Entries taken from a collection

╭──

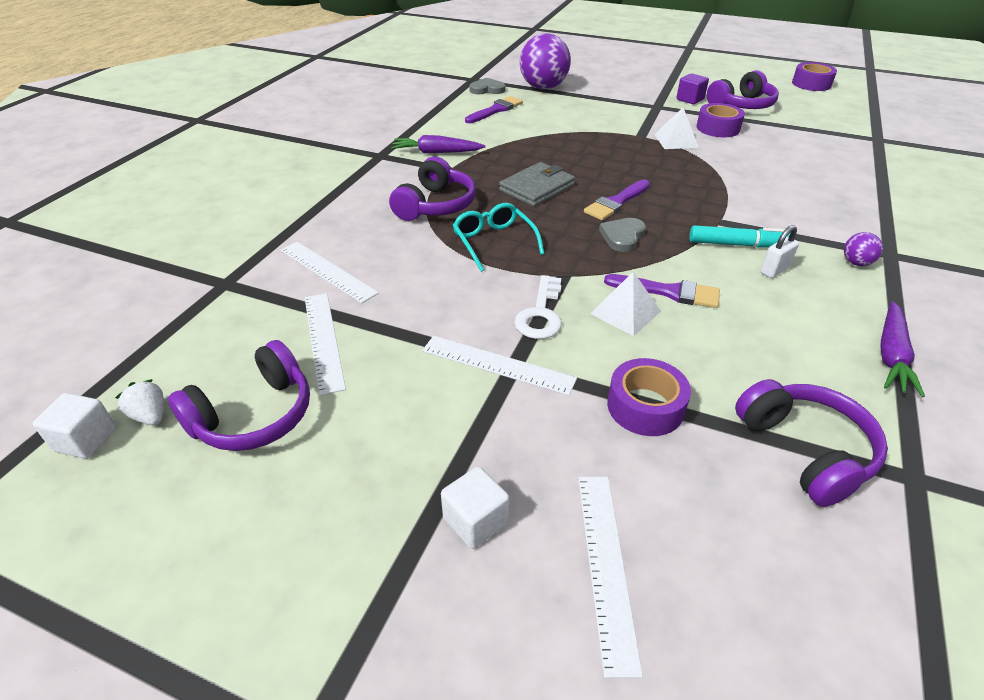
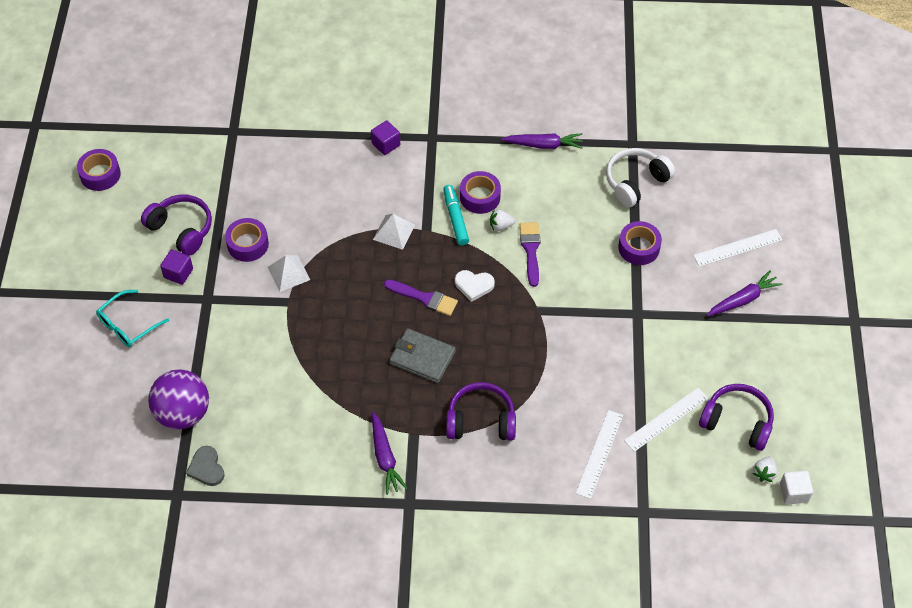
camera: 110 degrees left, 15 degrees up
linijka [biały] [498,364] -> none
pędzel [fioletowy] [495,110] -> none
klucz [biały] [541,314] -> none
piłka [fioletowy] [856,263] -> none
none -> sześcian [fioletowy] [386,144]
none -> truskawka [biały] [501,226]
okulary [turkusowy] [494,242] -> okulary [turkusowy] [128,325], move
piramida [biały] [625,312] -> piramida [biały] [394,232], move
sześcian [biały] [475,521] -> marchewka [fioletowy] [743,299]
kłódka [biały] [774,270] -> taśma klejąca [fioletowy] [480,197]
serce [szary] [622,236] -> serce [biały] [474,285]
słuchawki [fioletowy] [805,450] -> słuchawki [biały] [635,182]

╰──

All of the entries above are to be duplicated exactly, with every image left out.

> Task response
camera: 110 degrees left, 15 degrees up
linijka [biały] [498,364] -> none
pędzel [fioletowy] [495,110] -> none
klucz [biały] [541,314] -> none
piłka [fioletowy] [856,263] -> none
none -> sześcian [fioletowy] [386,144]
none -> truskawka [biały] [501,226]
okulary [turkusowy] [494,242] -> okulary [turkusowy] [128,325], move
piramida [biały] [625,312] -> piramida [biały] [394,232], move
sześcian [biały] [475,521] -> marchewka [fioletowy] [743,299]
kłódka [biały] [774,270] -> taśma klejąca [fioletowy] [480,197]
serce [szary] [622,236] -> serce [biały] [474,285]
słuchawki [fioletowy] [805,450] -> słuchawki [biały] [635,182]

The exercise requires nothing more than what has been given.